§ **Your task**: Return exactly the lines below, starting with the one that has "camera: 10 degrees left, 0 degrees up" and going on through the one that has "green nut (1st".

§ **The input**:

──────────────────────────────

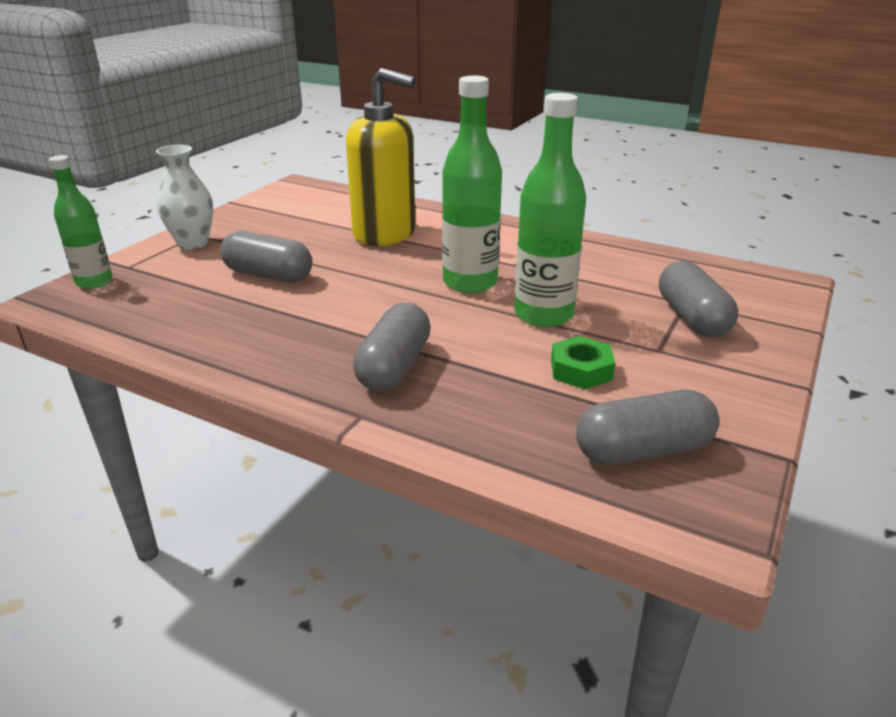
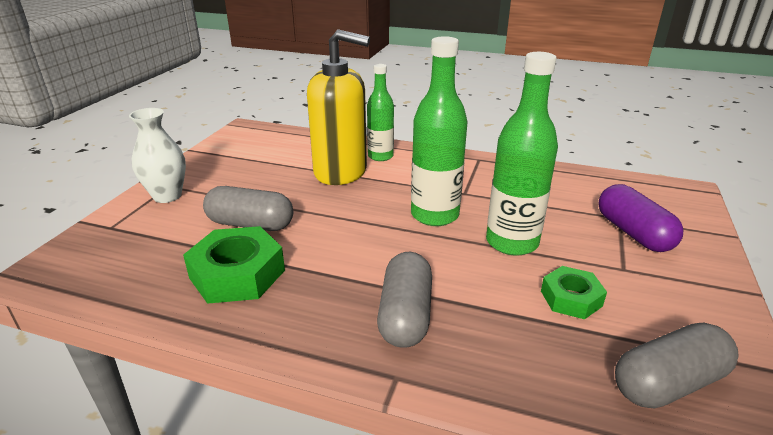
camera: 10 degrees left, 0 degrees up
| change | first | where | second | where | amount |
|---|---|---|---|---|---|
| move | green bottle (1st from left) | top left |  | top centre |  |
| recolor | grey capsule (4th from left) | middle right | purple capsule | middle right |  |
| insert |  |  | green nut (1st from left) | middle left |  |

──────────────────────────────

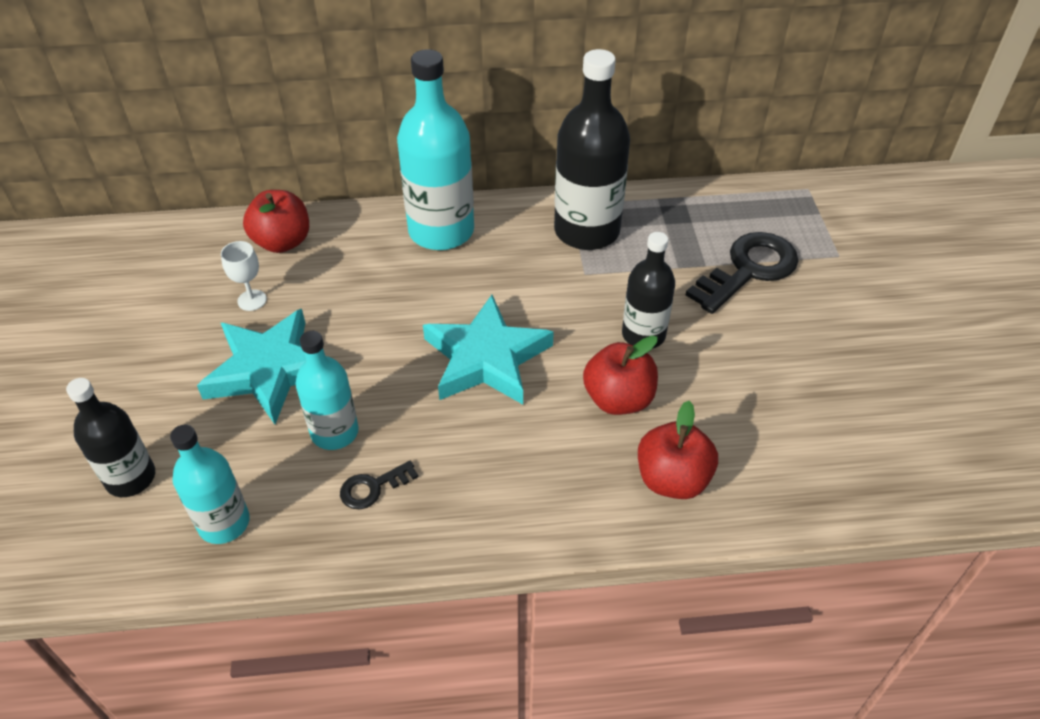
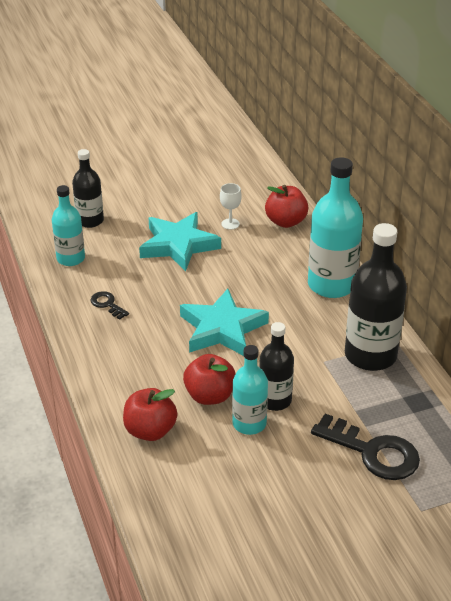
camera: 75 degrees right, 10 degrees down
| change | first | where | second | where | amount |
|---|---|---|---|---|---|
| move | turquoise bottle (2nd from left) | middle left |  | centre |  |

──────────────────────────────

§ **Result of this task**:
camera: 10 degrees left, 0 degrees up
| change | first | where | second | where | amount |
|---|---|---|---|---|---|
| move | green bottle (1st from left) | top left |  | top centre |  |
| recolor | grey capsule (4th from left) | middle right | purple capsule | middle right |  |
| insert |  |  | green nut (1st from left) | middle left |  |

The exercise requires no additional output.